══ MATERIAL PROVIDED ══

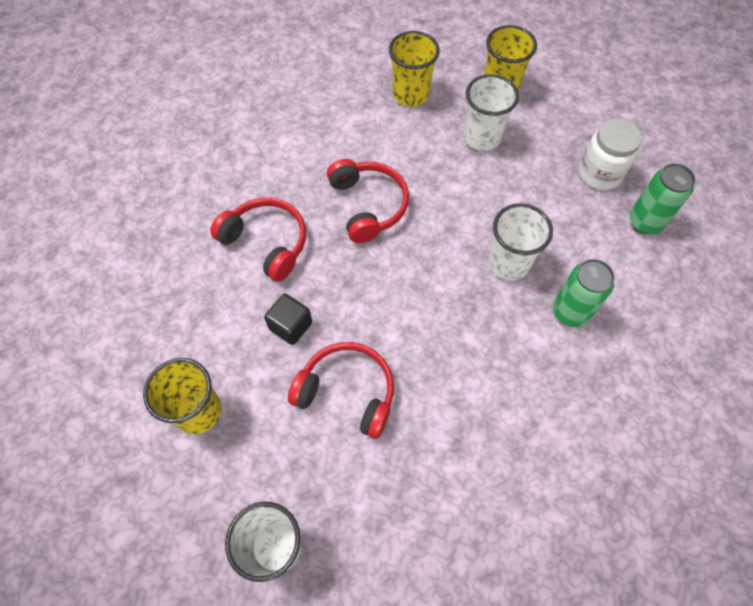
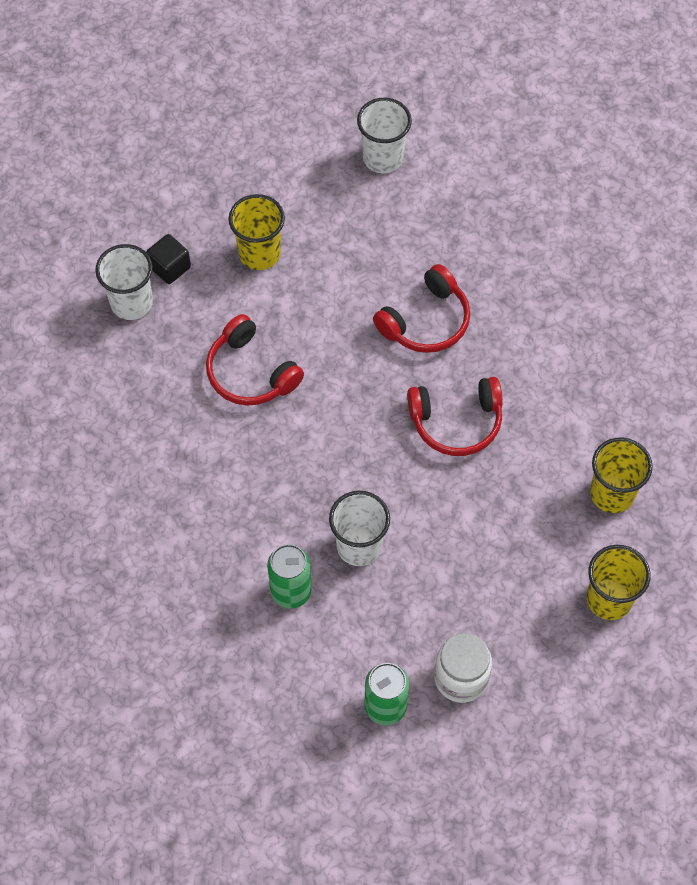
camera: 100 degrees right, 0 degrees up
(291, 326) = (327, 333): black cube -> black cube (170, 267)
(347, 392) = (250, 372): red headphones -> red headphones turned 105 degrees clockwise
(482, 137) = (534, 559): white cup -> white cup (383, 158)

═══

Please retype the listing in full, exactly as given, and skip every image.

camera: 100 degrees right, 0 degrees up
(291, 326) = (327, 333): black cube -> black cube (170, 267)
(347, 392) = (250, 372): red headphones -> red headphones turned 105 degrees clockwise
(482, 137) = (534, 559): white cup -> white cup (383, 158)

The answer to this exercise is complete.